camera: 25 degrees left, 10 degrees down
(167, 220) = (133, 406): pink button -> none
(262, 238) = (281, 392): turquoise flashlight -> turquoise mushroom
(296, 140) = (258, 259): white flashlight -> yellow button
= = = = =
▶ _WHAT YOU WILL DO_
A word-for-word copy of the material is required.

▶ _SOLVED PROBLEM_
camera: 25 degrees left, 10 degrees down
(167, 220) = (133, 406): pink button -> none
(262, 238) = (281, 392): turquoise flashlight -> turquoise mushroom
(296, 140) = (258, 259): white flashlight -> yellow button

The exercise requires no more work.